_What needs to be done_
Nothing but the line containing "cyan star: (397, 931) -> (174, 478), moved" and the lines that follow it to the end of the material below should appear in the answer, each copied exactly.

_Extracted data_
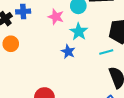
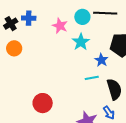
blue star: (68, 52) -> (101, 60), moved
cyan line: (106, 52) -> (92, 78), moved

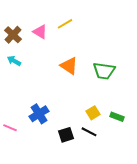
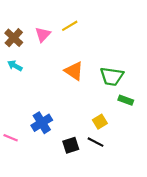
pink triangle: (40, 32) -> (43, 34), turned 42
green rectangle: (117, 117) -> (126, 100), moved

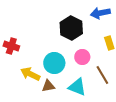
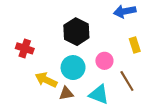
black hexagon: (71, 28) -> (76, 32), moved

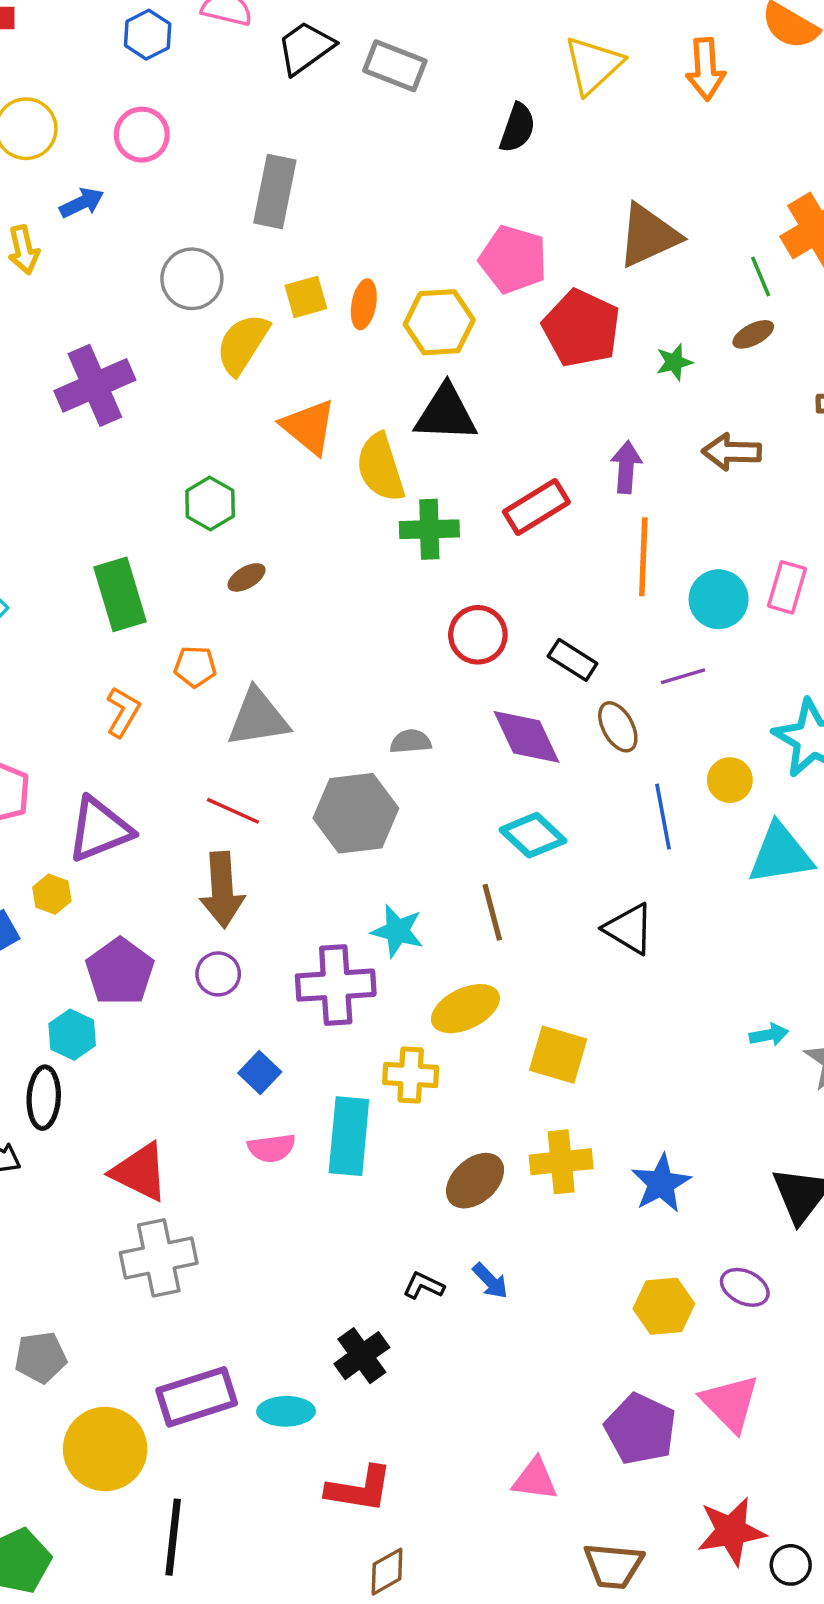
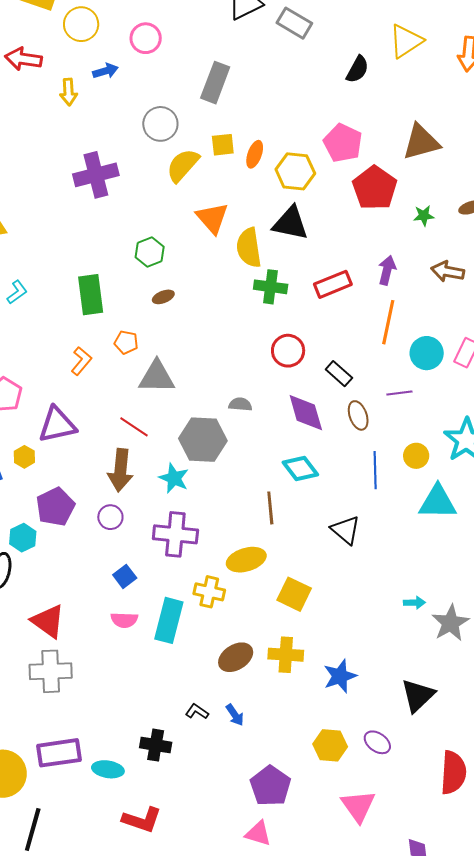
cyan star: (397, 931) -> (174, 478), moved
black cross: (362, 1356) -> (156, 745), turned 36
purple pentagon: (640, 1429) -> (270, 786), moved
pink triangle: (535, 1479) -> (258, 834), moved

_Response box_
cyan star: (397, 931) -> (174, 478), moved
black cross: (362, 1356) -> (156, 745), turned 36
purple pentagon: (640, 1429) -> (270, 786), moved
pink triangle: (535, 1479) -> (258, 834), moved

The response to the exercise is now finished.